◆ TASK DETAILS
Would you copy out each line of the records below that includes the word "none"?
■ ■ ■ ■ ■ ■ ■
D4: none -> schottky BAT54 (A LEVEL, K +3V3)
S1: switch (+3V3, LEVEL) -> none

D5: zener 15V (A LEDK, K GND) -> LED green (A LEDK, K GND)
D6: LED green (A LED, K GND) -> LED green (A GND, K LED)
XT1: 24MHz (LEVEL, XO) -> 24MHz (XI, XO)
■ ■ ■ ■ ■ ■ ■
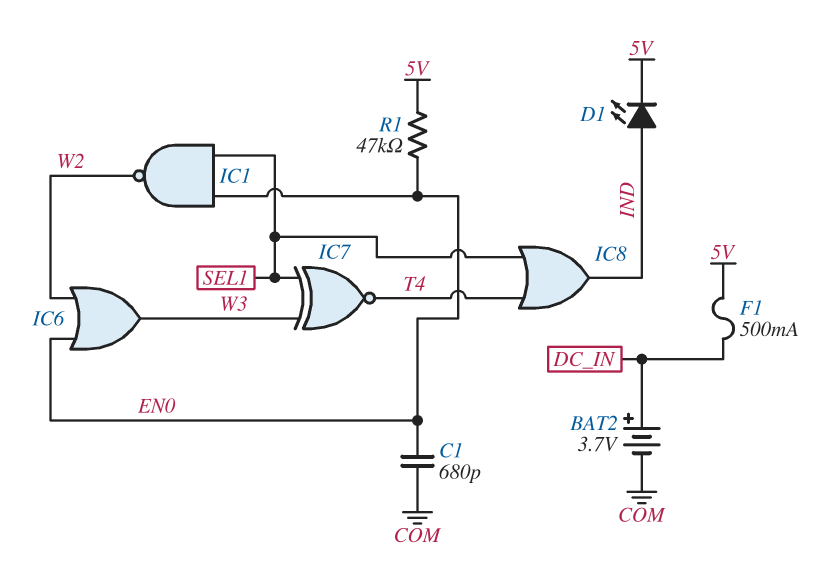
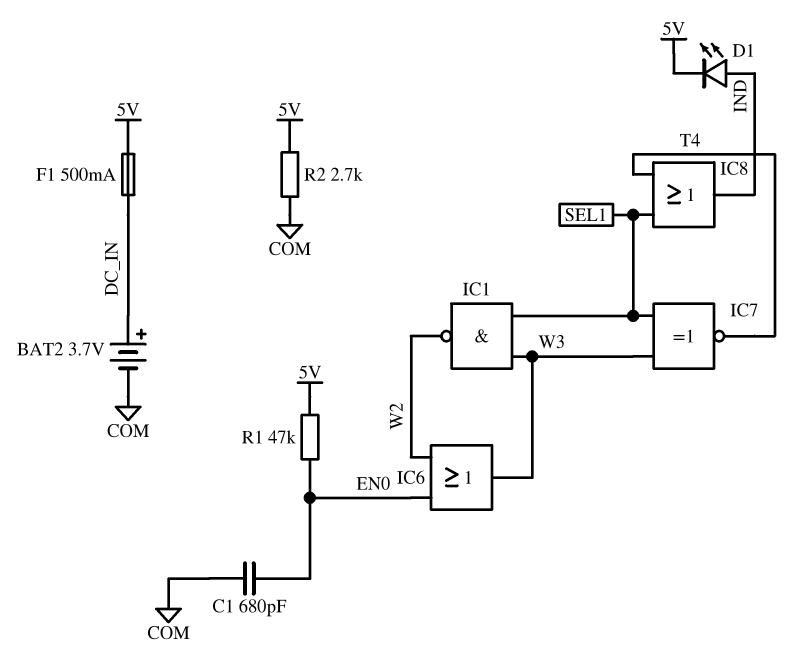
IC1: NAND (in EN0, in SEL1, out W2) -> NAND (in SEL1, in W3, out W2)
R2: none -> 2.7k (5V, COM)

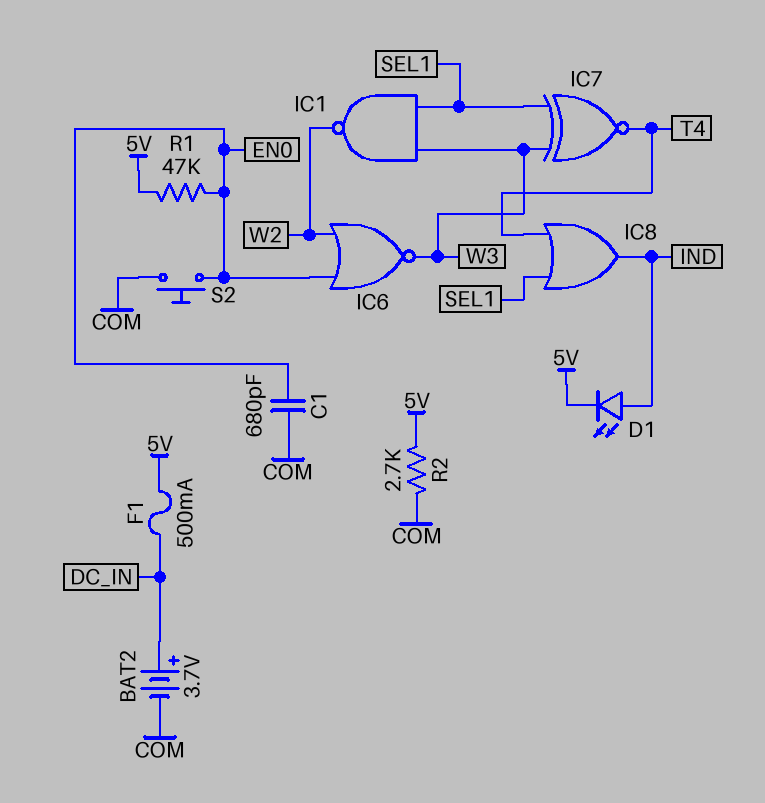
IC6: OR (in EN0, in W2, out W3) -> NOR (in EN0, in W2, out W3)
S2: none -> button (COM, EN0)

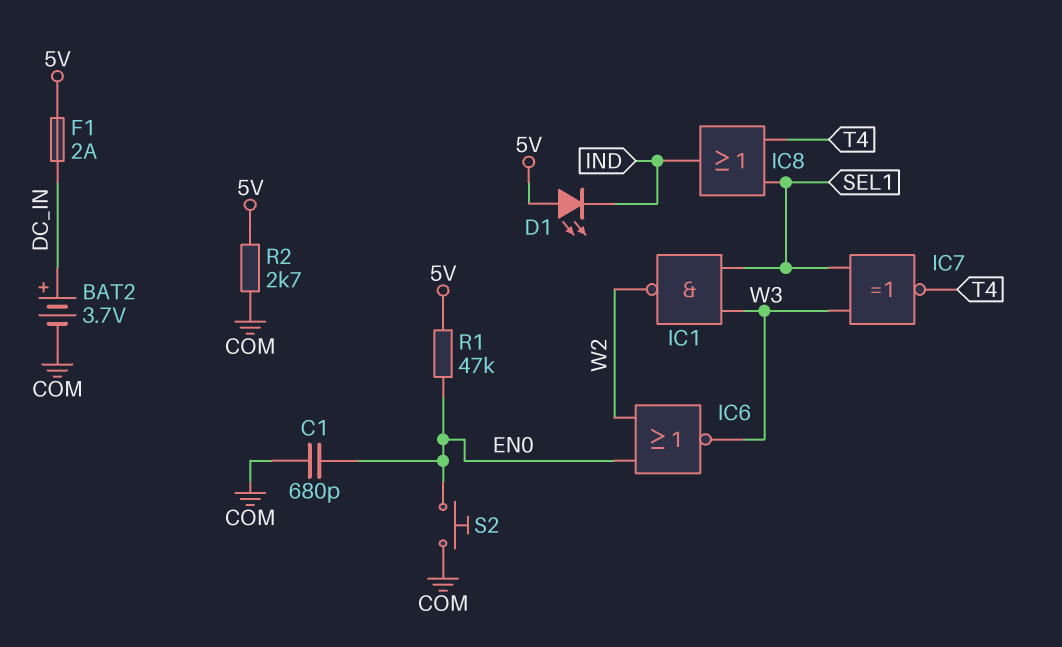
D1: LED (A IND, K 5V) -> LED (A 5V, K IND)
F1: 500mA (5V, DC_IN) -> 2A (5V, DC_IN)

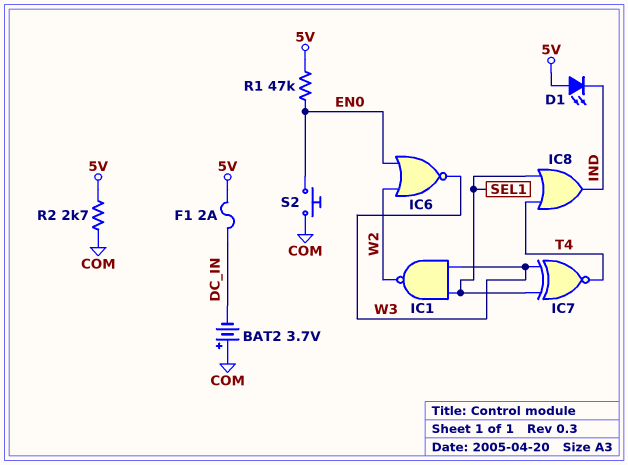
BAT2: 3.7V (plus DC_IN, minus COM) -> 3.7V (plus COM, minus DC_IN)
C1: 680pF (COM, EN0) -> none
■ ■ ■ ■ ■ ■ ■
◆ REPLY
D4: none -> schottky BAT54 (A LEVEL, K +3V3)
S1: switch (+3V3, LEVEL) -> none
R2: none -> 2.7k (5V, COM)
S2: none -> button (COM, EN0)
C1: 680pF (COM, EN0) -> none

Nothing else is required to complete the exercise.